§ Saved entries

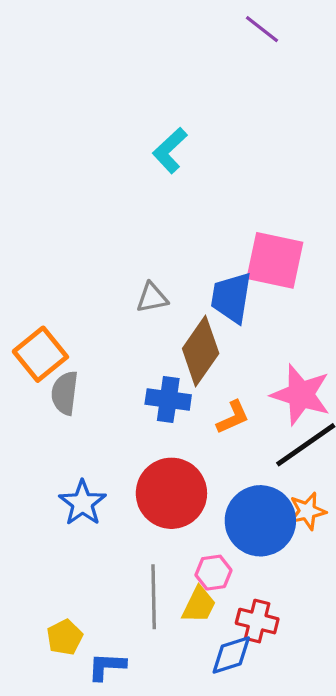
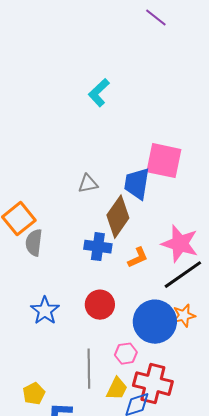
red circle: (171, 493) -> (100, 305), size x0.7
yellow trapezoid: (199, 605) -> (117, 389), moved
red cross: (257, 621) -> (153, 384), size x1.5

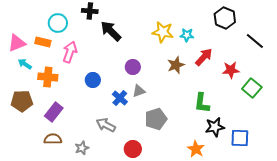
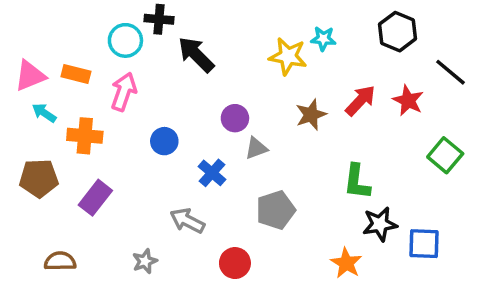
cyan circle: (58, 23) -> (125, 40), moved
cyan star: (187, 35) -> (323, 39), moved
red star: (231, 70) -> (408, 100), moved, turned 30
gray triangle: (139, 91) -> (256, 148), moved
brown semicircle: (53, 139) -> (60, 261), moved

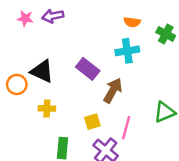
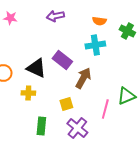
purple arrow: (53, 16) -> (55, 16), moved
black triangle: (42, 71) -> (36, 68), moved
pink line: (126, 128) -> (105, 109), moved

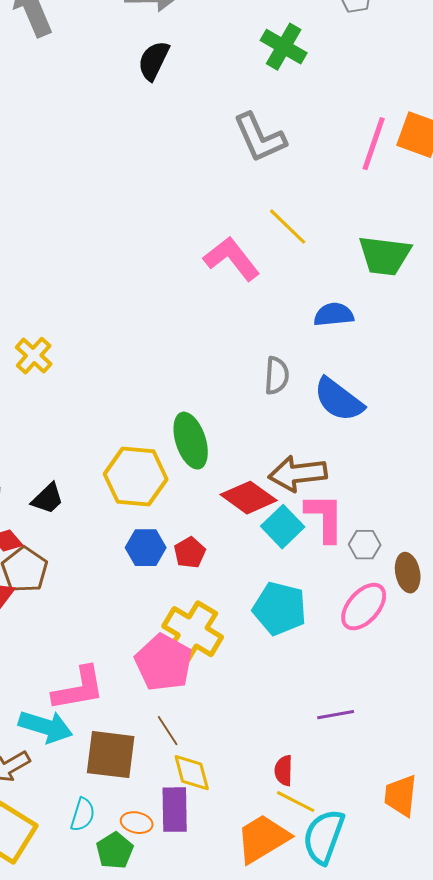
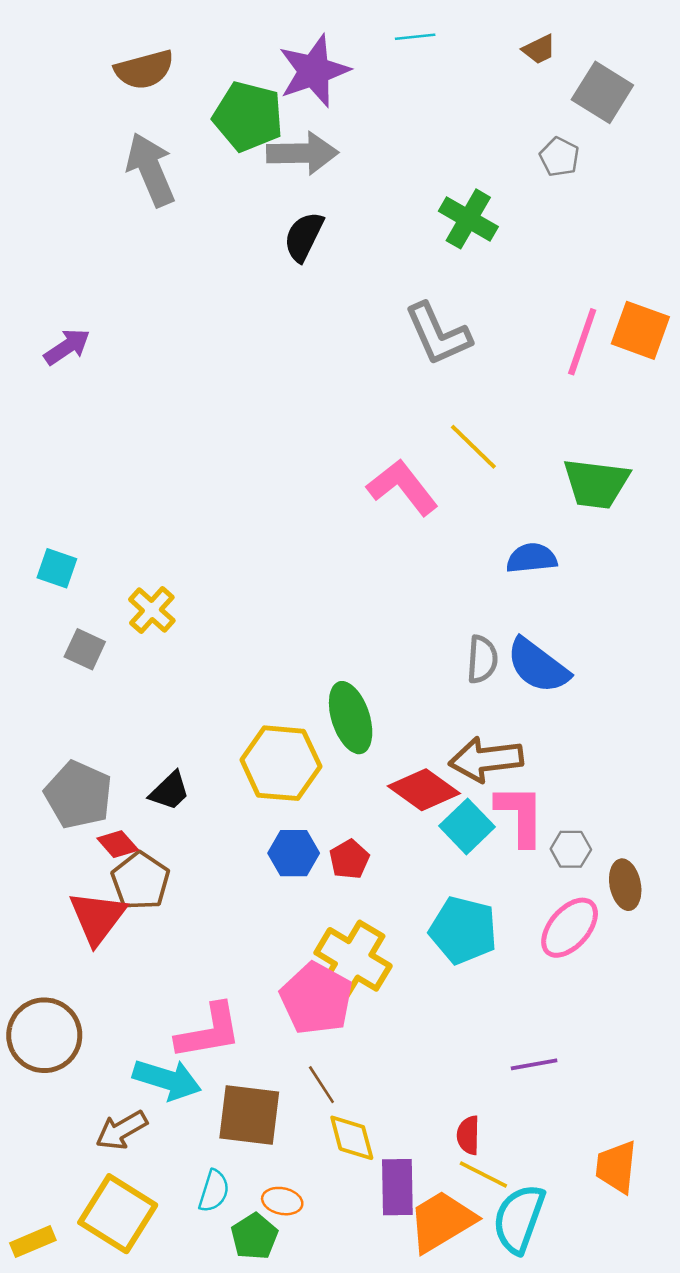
gray semicircle: (277, 376) -> (482, 659), moved
purple rectangle: (175, 810) -> (397, 1187), moved

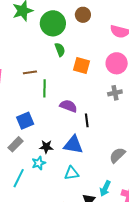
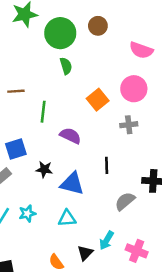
orange square: (82, 66) -> (98, 100), moved, turned 30
brown line: (30, 72) -> (16, 91), moved
black line: (87, 120) -> (107, 165), moved
black star: (46, 147) -> (44, 169), moved
cyan star: (39, 163) -> (27, 213), moved

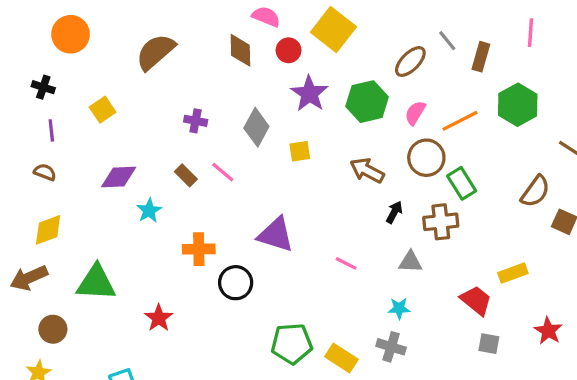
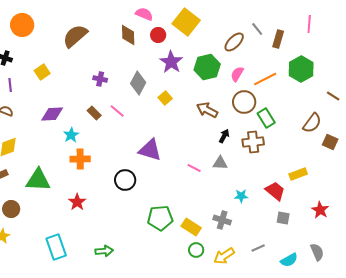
yellow square: (300, 151) -> (165, 98), turned -32
orange cross: (199, 249) -> (80, 159), moved
gray triangle: (410, 262) -> (220, 163), moved
cyan star: (399, 308) -> (241, 196), moved

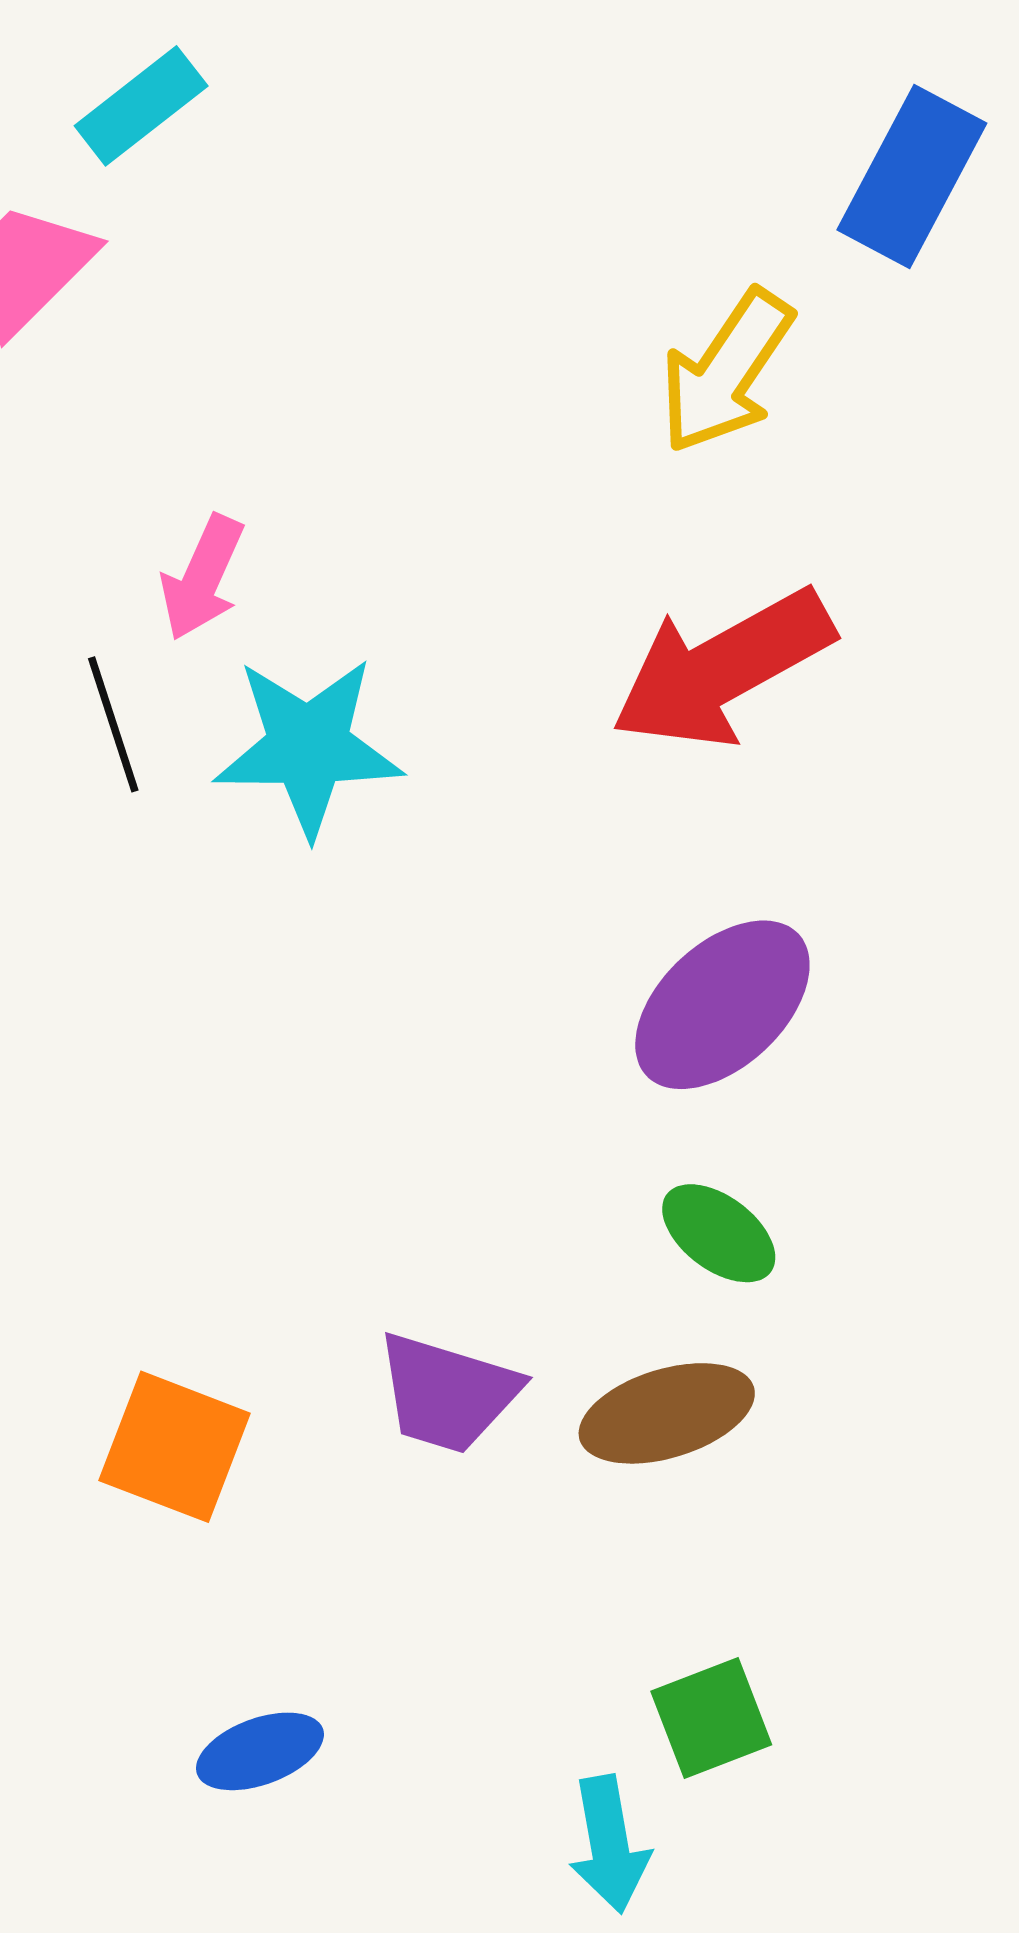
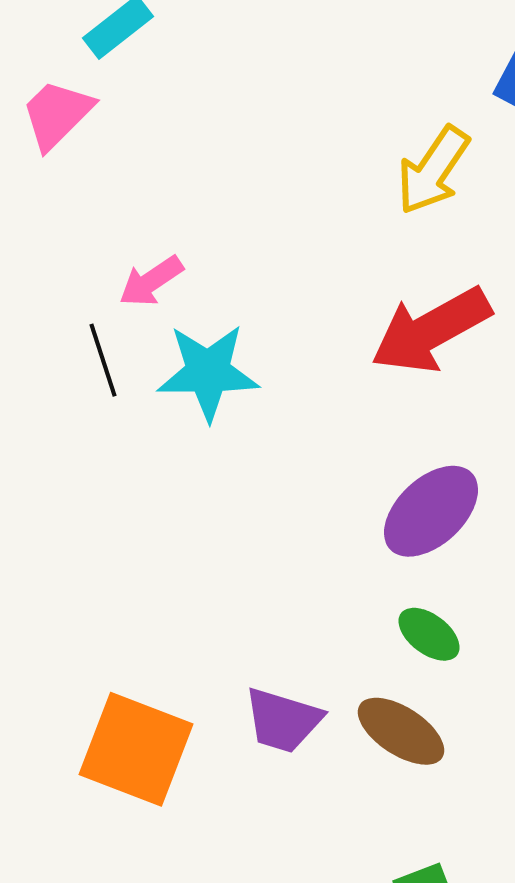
pink arrow: (202, 578) -> (151, 281), turned 32
brown ellipse: (667, 1413) -> (401, 731), turned 50
orange square: (175, 1447) -> (136, 749), size x1.4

§ PROMPT
What lines above mention "triangle"? Copy each one.

§ EXERCISE ANSWER
gray triangle: (139, 91) -> (256, 148), moved
black triangle: (42, 71) -> (36, 68), moved
gray triangle: (410, 262) -> (220, 163), moved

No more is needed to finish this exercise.